_WORK TO BE COMPLETED_
Each record below must come back exactly as written; its pictures must not.

[Records from a collection]
Segment Open
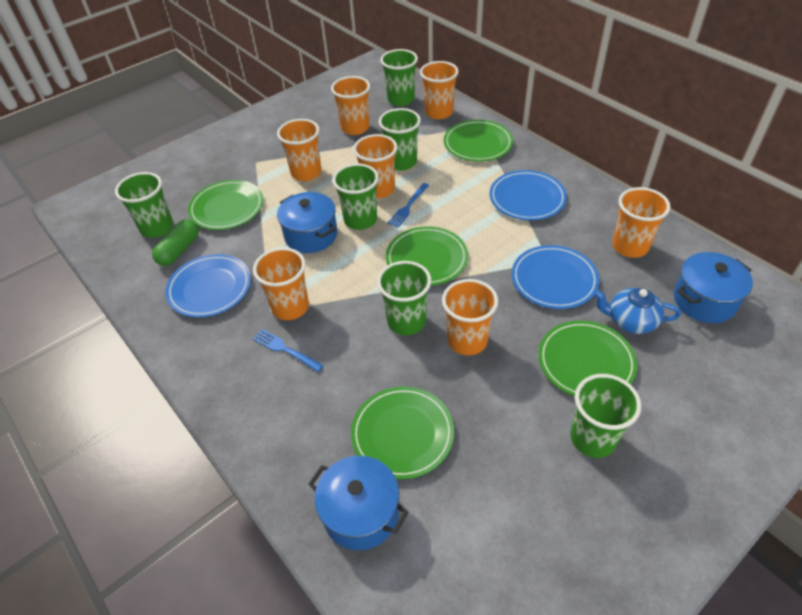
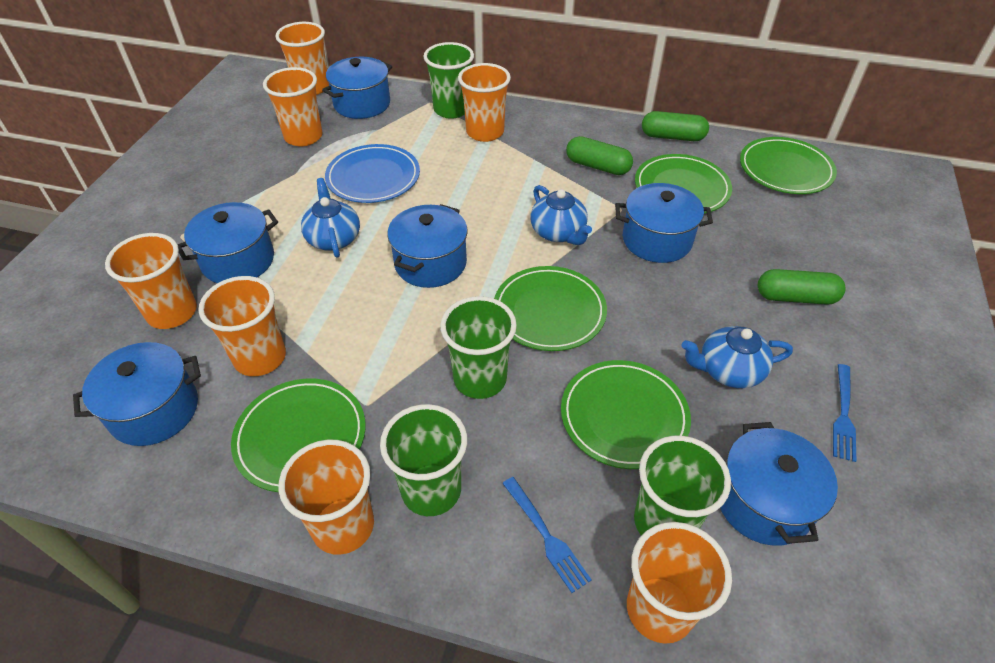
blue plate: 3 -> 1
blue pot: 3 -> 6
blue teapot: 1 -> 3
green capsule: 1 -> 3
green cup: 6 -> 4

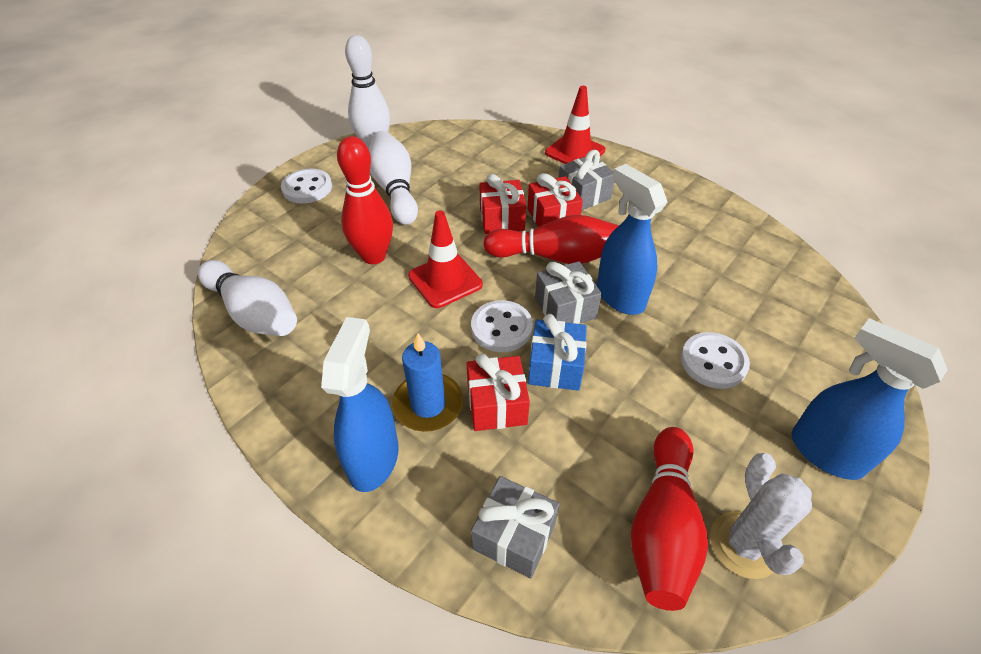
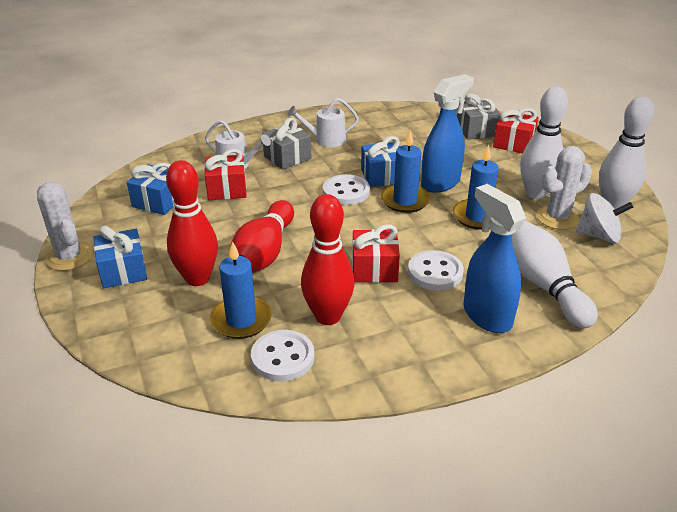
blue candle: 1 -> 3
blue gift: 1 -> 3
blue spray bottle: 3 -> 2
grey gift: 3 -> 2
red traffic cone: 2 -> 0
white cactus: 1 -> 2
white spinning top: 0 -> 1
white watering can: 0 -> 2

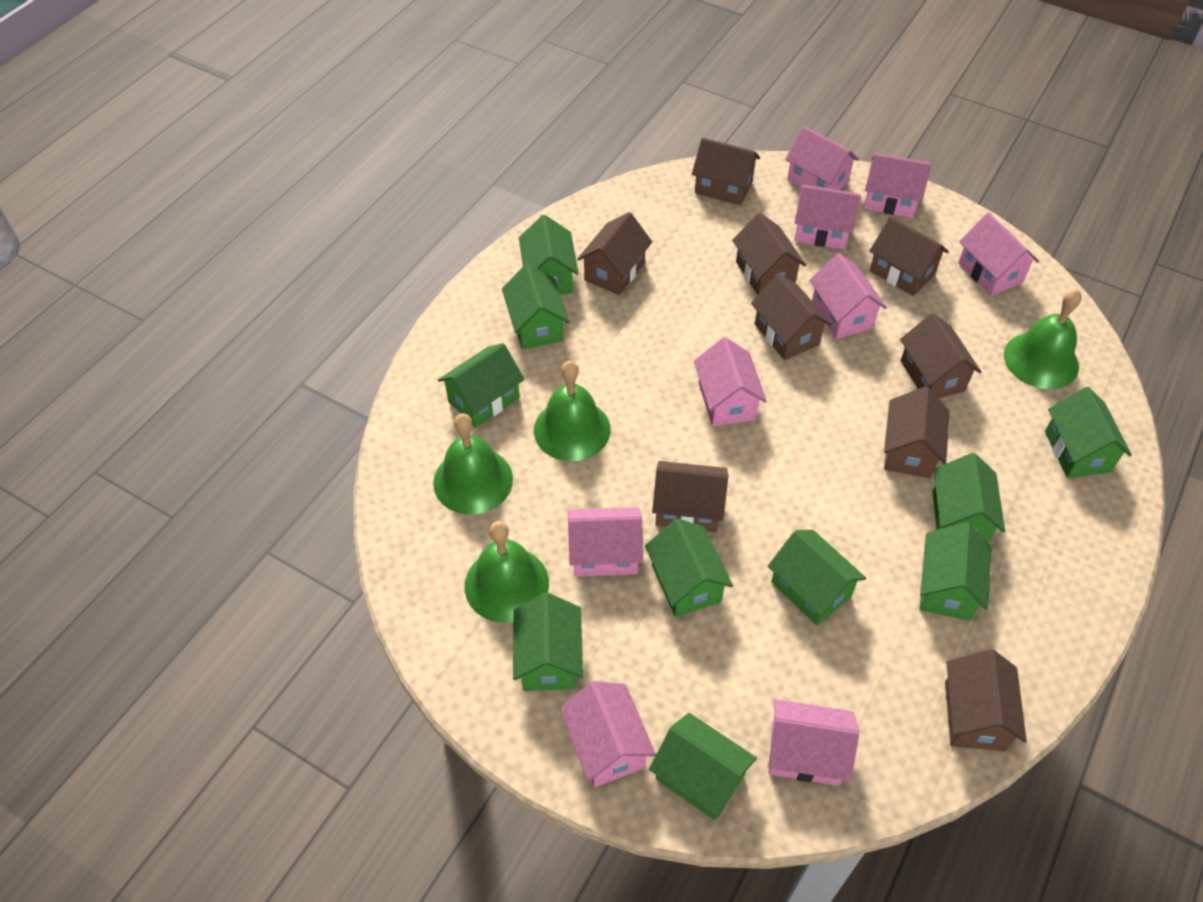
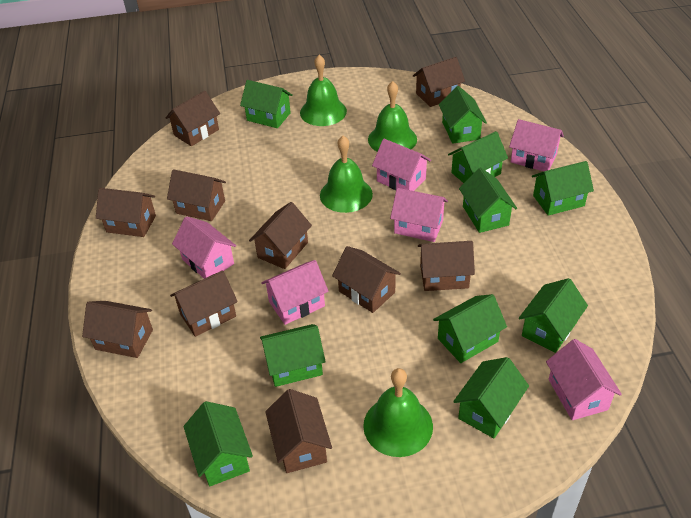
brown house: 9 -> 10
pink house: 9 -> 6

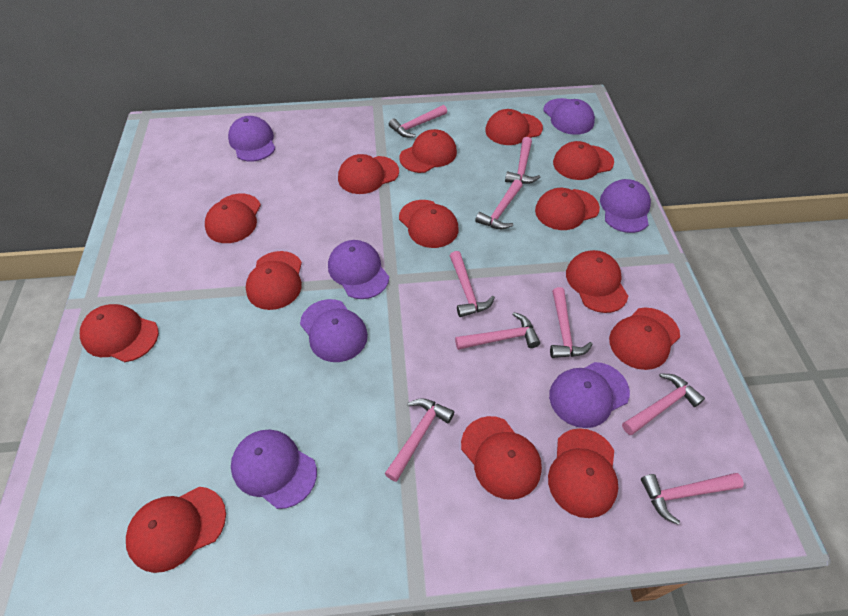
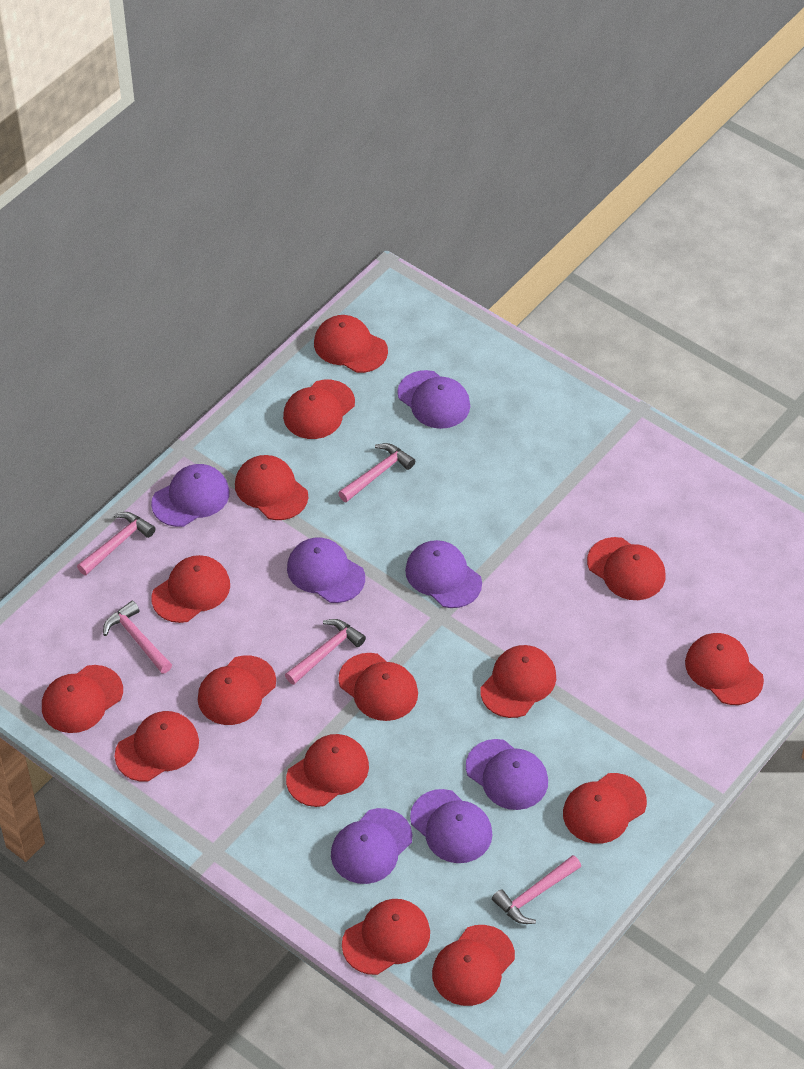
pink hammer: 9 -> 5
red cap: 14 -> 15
Segment Closed
_REPLY_
blue plate: 3 -> 1
blue pot: 3 -> 6
blue teapot: 1 -> 3
green capsule: 1 -> 3
green cup: 6 -> 4

blue candle: 1 -> 3
blue gift: 1 -> 3
blue spray bottle: 3 -> 2
grey gift: 3 -> 2
red traffic cone: 2 -> 0
white cactus: 1 -> 2
white spinning top: 0 -> 1
white watering can: 0 -> 2

brown house: 9 -> 10
pink house: 9 -> 6

pink hammer: 9 -> 5
red cap: 14 -> 15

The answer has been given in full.